Top of Supplied data
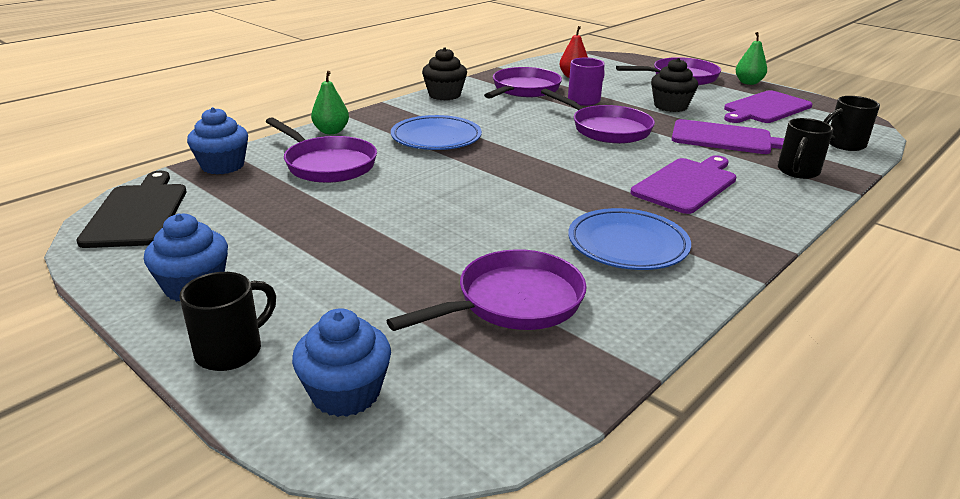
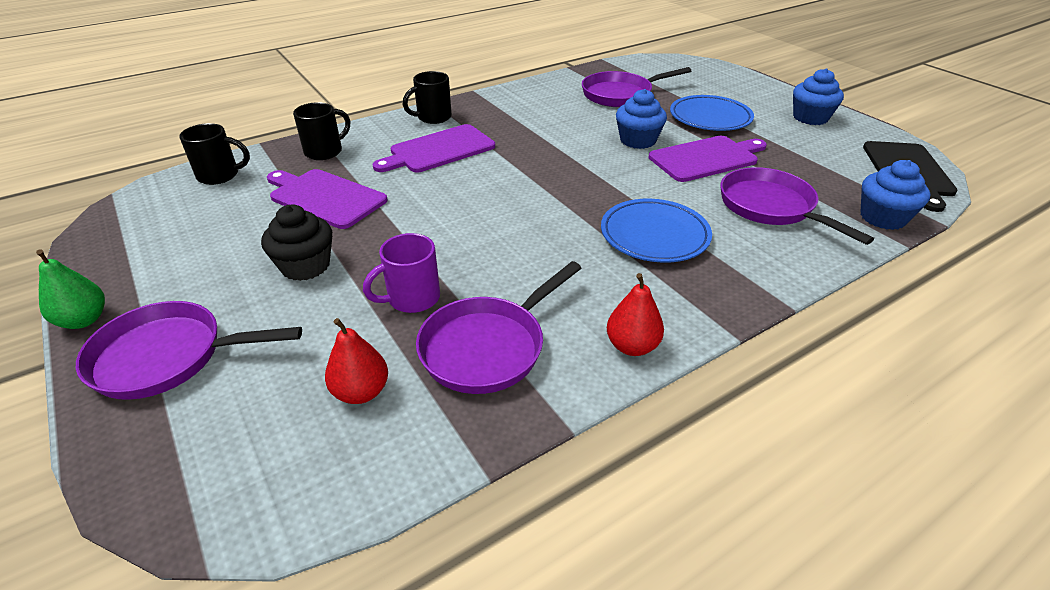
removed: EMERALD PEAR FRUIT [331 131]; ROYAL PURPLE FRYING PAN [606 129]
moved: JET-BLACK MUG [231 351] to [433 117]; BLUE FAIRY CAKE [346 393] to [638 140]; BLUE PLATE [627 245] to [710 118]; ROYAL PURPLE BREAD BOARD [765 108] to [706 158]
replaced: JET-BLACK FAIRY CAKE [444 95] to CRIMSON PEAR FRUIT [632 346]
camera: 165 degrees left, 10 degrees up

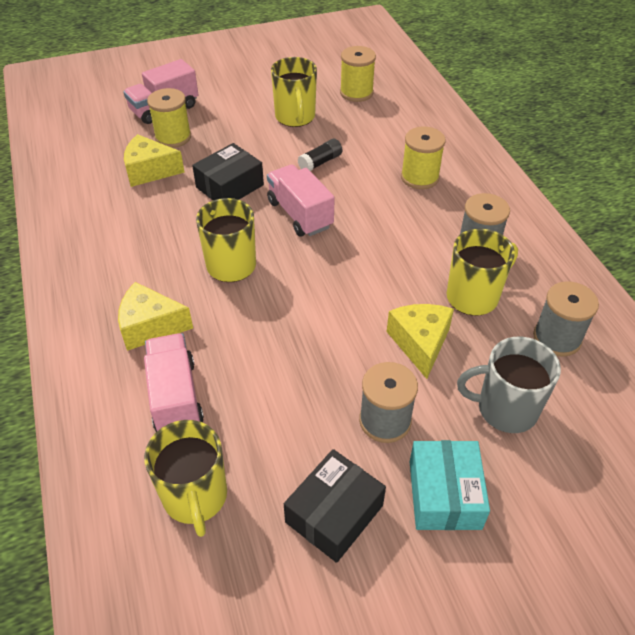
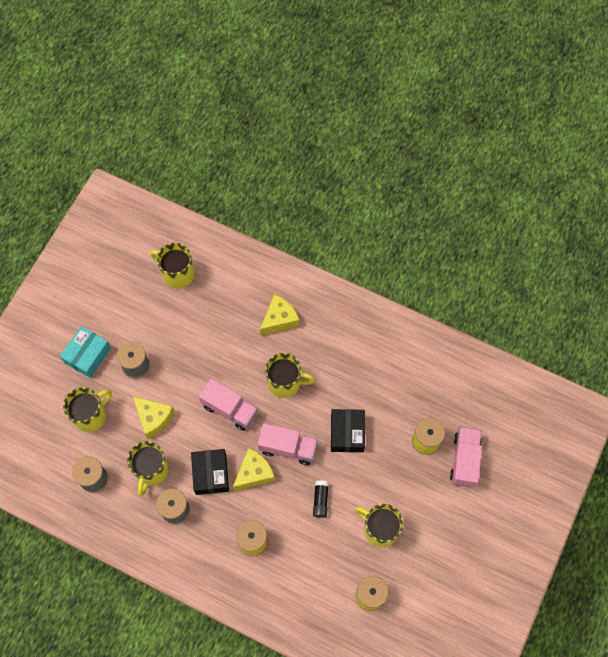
moved: GOLDEN PIECE OF CHEESE [150 171] to [254 473]; ROSY LORRY [175 397] to [230 409]; JET-BLACK BOX [334 514] to [211 474]
recoloured: ASH-GREY MUG [505 409] to GOLDEN MUG [91 416]
turned: TURQUOISE BOX [444 494] = [87 355] 75 degrees clockwise
camera: 135 degrees right, 20 degrees up

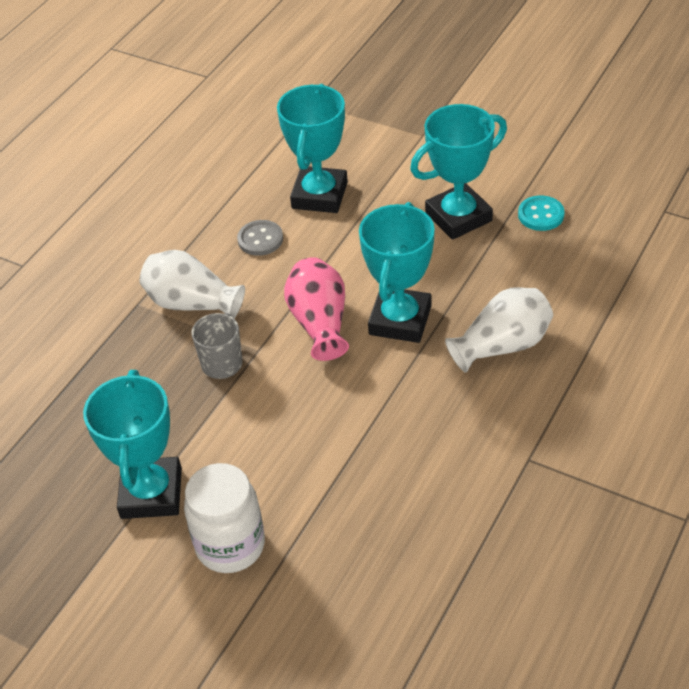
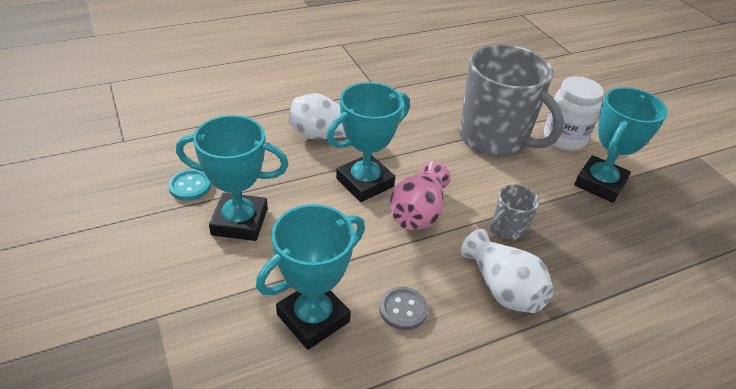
added: ASH-GREY MUG [494 139]
camera: 150 degrees left, 5 degrees down

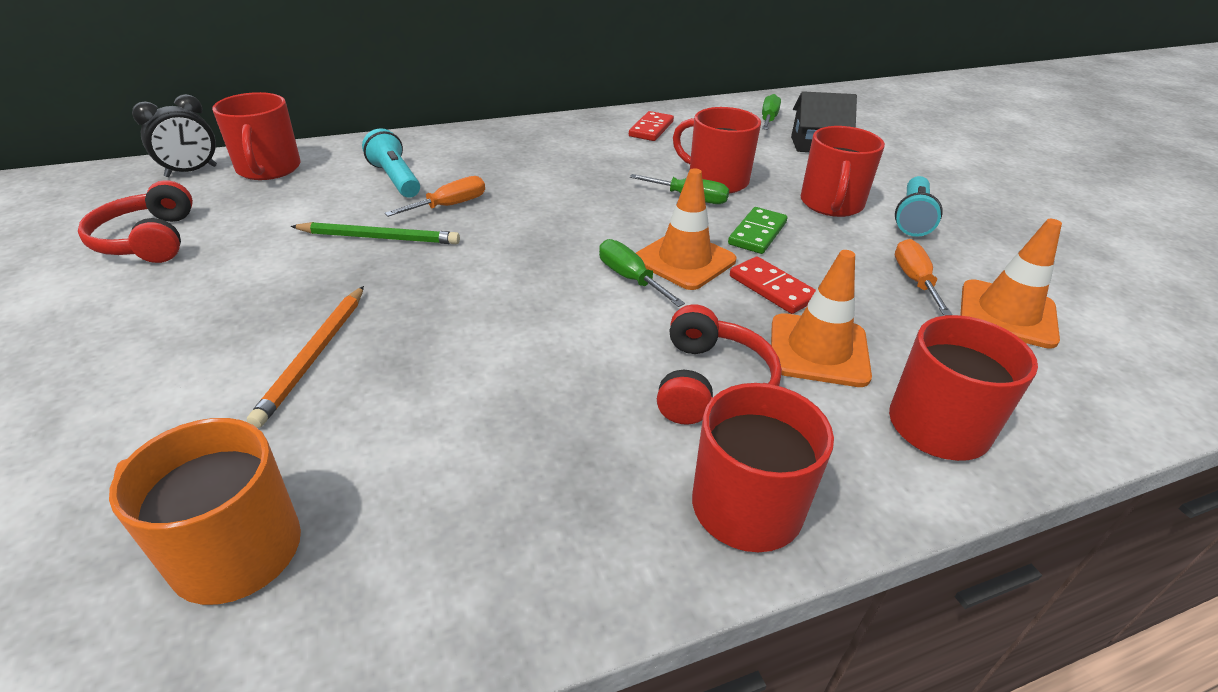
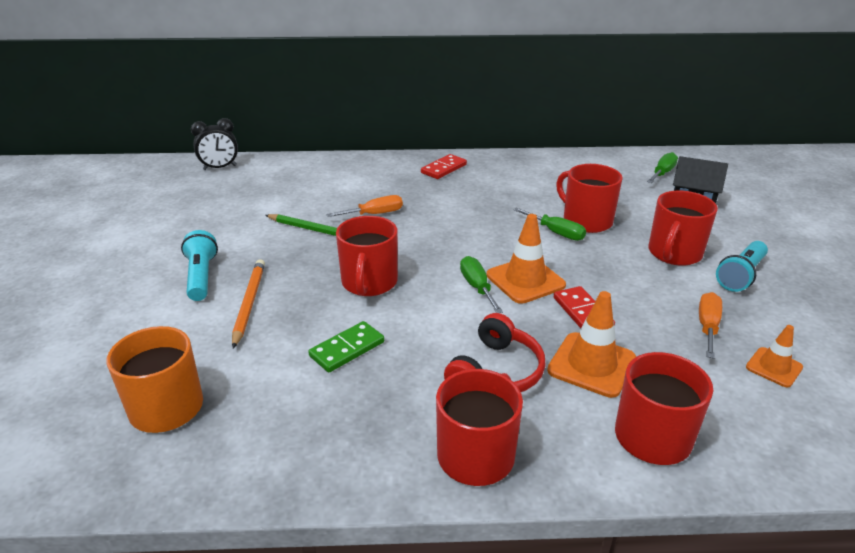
removed: CRIMSON HEADPHONES [148 240]
moved: CRIMSON MUG [268 169] to [369 283]; TURQUOISE TORCH [395 179] to [201 276]; CRIMSON DOMINO [651 129] to [444 169]; EMERALD DOMINO [757 233] to [347 349]
turned: ORANGE-COLOURED LEAD PENCIL [315 355] = [249 303] 150 degrees clockwise
resized: ORANGE-COLOURED SAFETY CONE [1007 314] = [774 367] x0.60
camera: 20 degrees right, 5 degrees down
Bottom of Supplied data
## About this exercise
No picture belongs in the copy; return the rest of the listing exactly.

## Written response
removed: EMERALD PEAR FRUIT [331 131]; ROYAL PURPLE FRYING PAN [606 129]
moved: JET-BLACK MUG [231 351] to [433 117]; BLUE FAIRY CAKE [346 393] to [638 140]; BLUE PLATE [627 245] to [710 118]; ROYAL PURPLE BREAD BOARD [765 108] to [706 158]
replaced: JET-BLACK FAIRY CAKE [444 95] to CRIMSON PEAR FRUIT [632 346]
camera: 165 degrees left, 10 degrees up

moved: GOLDEN PIECE OF CHEESE [150 171] to [254 473]; ROSY LORRY [175 397] to [230 409]; JET-BLACK BOX [334 514] to [211 474]
recoloured: ASH-GREY MUG [505 409] to GOLDEN MUG [91 416]
turned: TURQUOISE BOX [444 494] = [87 355] 75 degrees clockwise
camera: 135 degrees right, 20 degrees up

added: ASH-GREY MUG [494 139]
camera: 150 degrees left, 5 degrees down

removed: CRIMSON HEADPHONES [148 240]
moved: CRIMSON MUG [268 169] to [369 283]; TURQUOISE TORCH [395 179] to [201 276]; CRIMSON DOMINO [651 129] to [444 169]; EMERALD DOMINO [757 233] to [347 349]
turned: ORANGE-COLOURED LEAD PENCIL [315 355] = [249 303] 150 degrees clockwise
resized: ORANGE-COLOURED SAFETY CONE [1007 314] = [774 367] x0.60
camera: 20 degrees right, 5 degrees down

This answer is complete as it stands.